## DATA SHOWN
┏━━

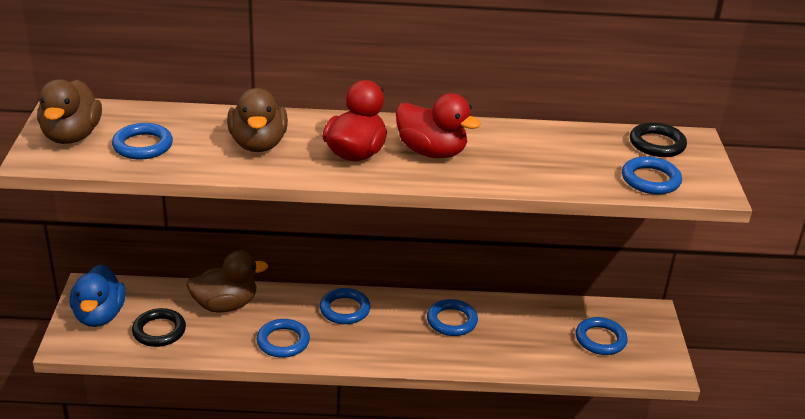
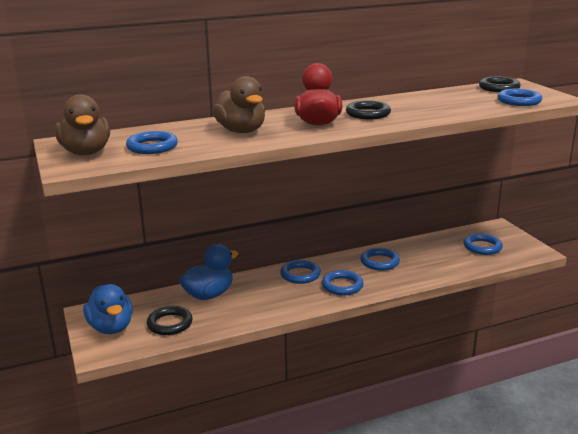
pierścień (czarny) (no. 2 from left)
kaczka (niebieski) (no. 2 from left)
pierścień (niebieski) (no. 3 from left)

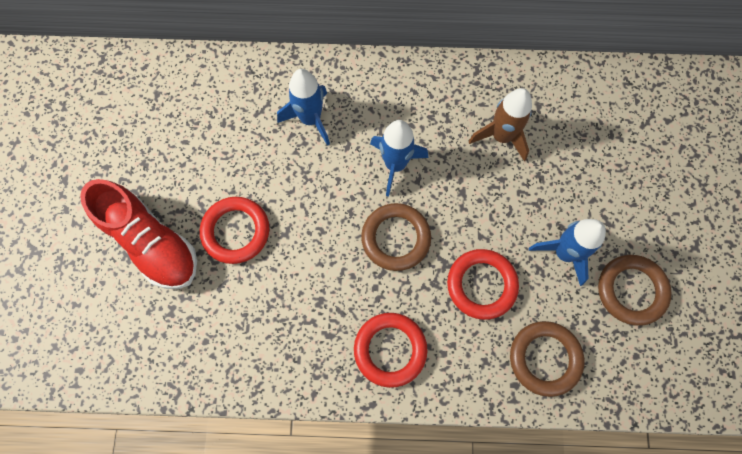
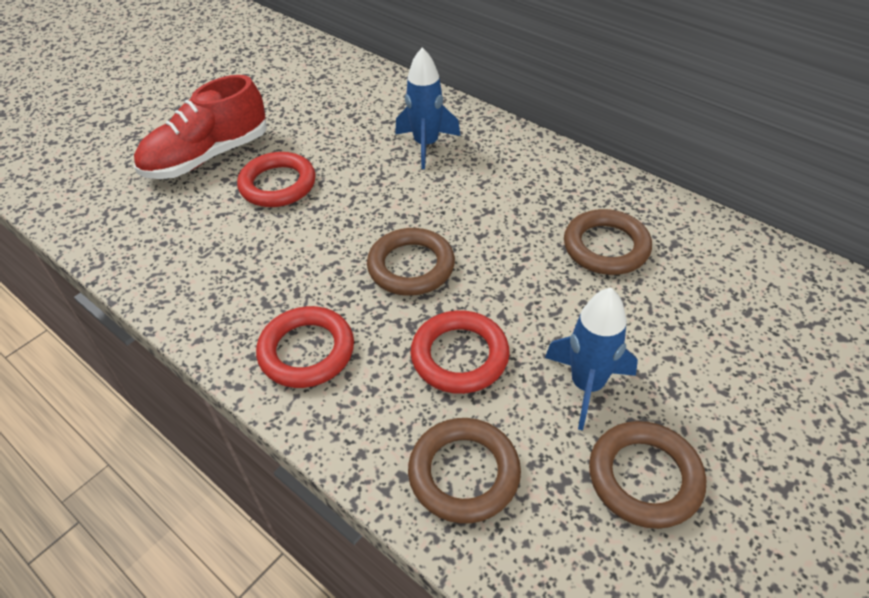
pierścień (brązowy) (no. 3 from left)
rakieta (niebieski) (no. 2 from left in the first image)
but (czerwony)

┗━━
┏━━

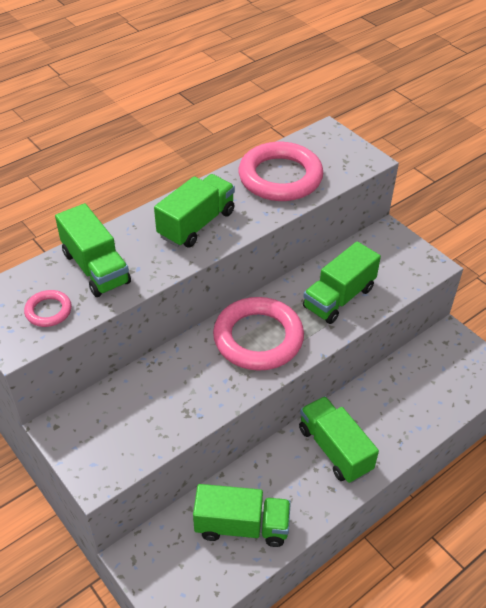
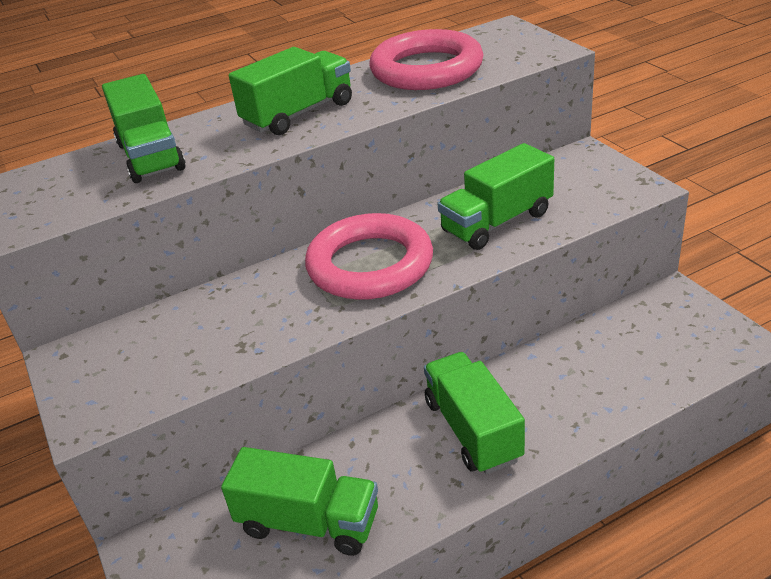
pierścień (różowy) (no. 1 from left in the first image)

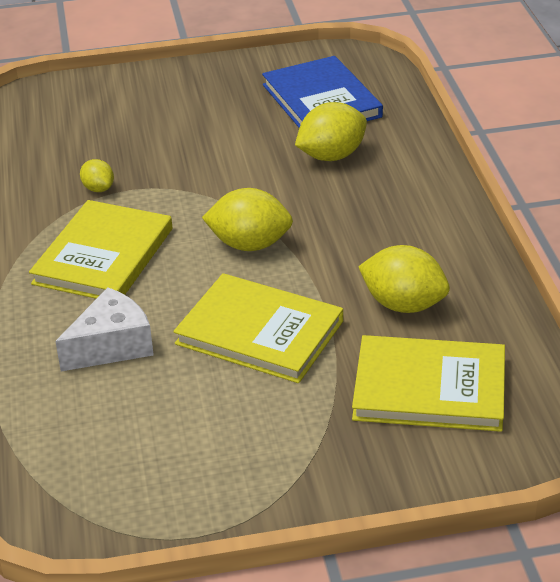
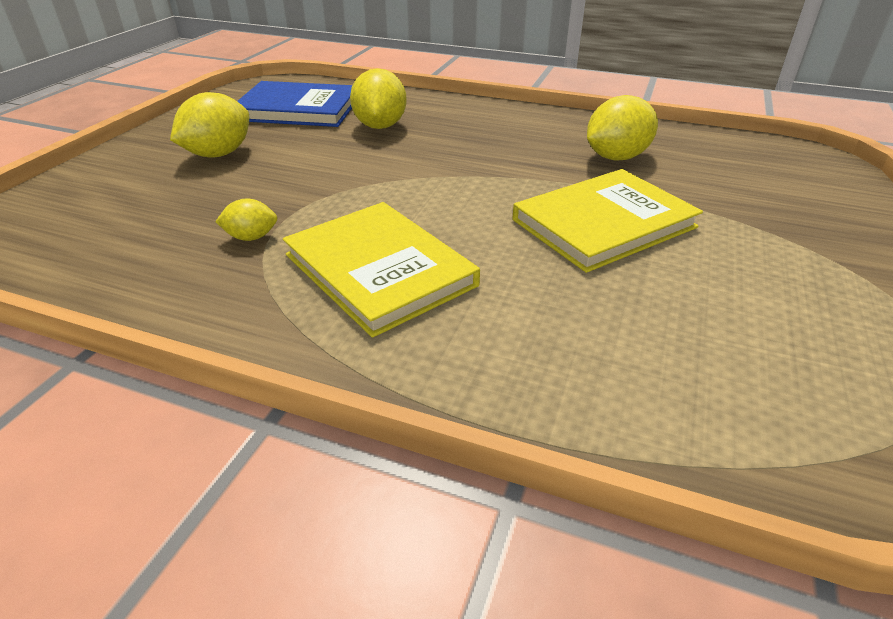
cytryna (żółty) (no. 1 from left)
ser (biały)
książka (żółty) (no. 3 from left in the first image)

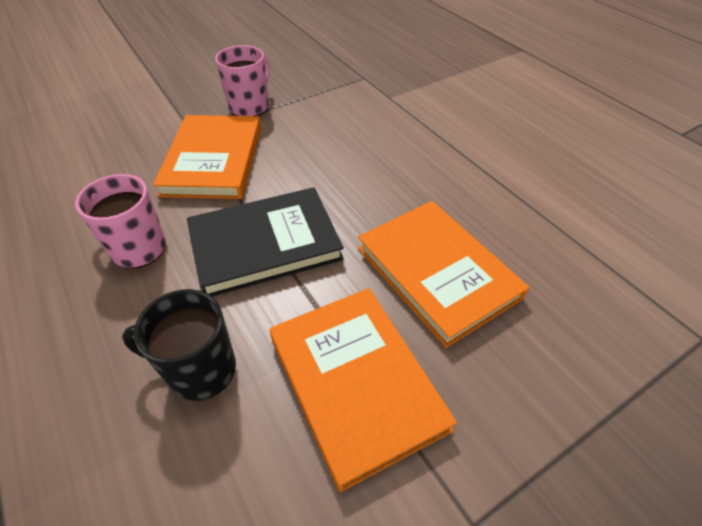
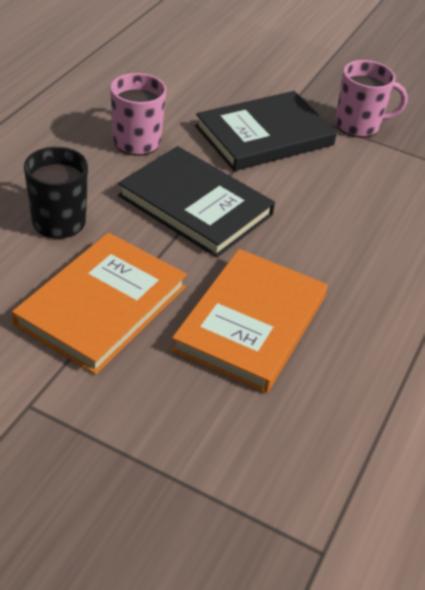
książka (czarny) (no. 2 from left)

┗━━

## WHAT THIS TASK INVOLVES
Write down exactly the span of lines above from the one containing "pierścień (brązowy) (no. 3 from left)" to the one containing "but (czerwony)", both ends included.

## TASK ANSWER
pierścień (brązowy) (no. 3 from left)
rakieta (niebieski) (no. 2 from left in the first image)
but (czerwony)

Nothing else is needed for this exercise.